(EXERCISE DESCRIPTION): Each line from the one that contains "C204: 10nF (GND, N_5) -> none" to the end of the entries must be copied word for word, and only those lines.

(MATERIAL PROVIDED):
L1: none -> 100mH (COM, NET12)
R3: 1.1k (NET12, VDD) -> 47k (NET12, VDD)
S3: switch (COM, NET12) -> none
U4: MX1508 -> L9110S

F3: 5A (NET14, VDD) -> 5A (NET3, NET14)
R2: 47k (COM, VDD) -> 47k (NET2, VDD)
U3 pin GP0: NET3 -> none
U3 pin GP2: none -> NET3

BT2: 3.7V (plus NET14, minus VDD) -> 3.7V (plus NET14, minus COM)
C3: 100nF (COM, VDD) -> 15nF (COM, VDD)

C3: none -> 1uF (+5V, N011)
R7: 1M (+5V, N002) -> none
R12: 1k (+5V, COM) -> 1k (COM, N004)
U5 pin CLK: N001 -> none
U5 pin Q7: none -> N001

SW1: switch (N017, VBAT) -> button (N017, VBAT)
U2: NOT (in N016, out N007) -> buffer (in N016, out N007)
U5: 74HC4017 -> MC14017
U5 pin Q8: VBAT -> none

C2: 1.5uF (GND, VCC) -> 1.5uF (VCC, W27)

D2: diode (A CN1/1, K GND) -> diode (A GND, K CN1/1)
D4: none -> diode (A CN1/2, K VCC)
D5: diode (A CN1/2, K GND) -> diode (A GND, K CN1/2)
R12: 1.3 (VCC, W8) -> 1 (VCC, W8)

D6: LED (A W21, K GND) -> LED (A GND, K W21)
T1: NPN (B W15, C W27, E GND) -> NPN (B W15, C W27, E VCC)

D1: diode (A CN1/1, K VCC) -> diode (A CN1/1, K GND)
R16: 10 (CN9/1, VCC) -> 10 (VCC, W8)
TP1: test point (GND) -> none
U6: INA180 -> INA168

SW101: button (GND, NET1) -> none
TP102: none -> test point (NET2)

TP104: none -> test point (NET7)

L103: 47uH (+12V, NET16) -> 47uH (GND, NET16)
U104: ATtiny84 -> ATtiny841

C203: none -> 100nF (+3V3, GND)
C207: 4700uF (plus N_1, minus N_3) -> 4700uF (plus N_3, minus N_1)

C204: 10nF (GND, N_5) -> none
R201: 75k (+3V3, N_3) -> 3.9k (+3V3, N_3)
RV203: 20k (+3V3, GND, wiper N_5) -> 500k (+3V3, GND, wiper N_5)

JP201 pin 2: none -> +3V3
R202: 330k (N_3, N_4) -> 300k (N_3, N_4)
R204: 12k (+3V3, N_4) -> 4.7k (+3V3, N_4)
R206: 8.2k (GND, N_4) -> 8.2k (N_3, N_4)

(EXERCISE OUTPUT):
C204: 10nF (GND, N_5) -> none
R201: 75k (+3V3, N_3) -> 3.9k (+3V3, N_3)
RV203: 20k (+3V3, GND, wiper N_5) -> 500k (+3V3, GND, wiper N_5)

JP201 pin 2: none -> +3V3
R202: 330k (N_3, N_4) -> 300k (N_3, N_4)
R204: 12k (+3V3, N_4) -> 4.7k (+3V3, N_4)
R206: 8.2k (GND, N_4) -> 8.2k (N_3, N_4)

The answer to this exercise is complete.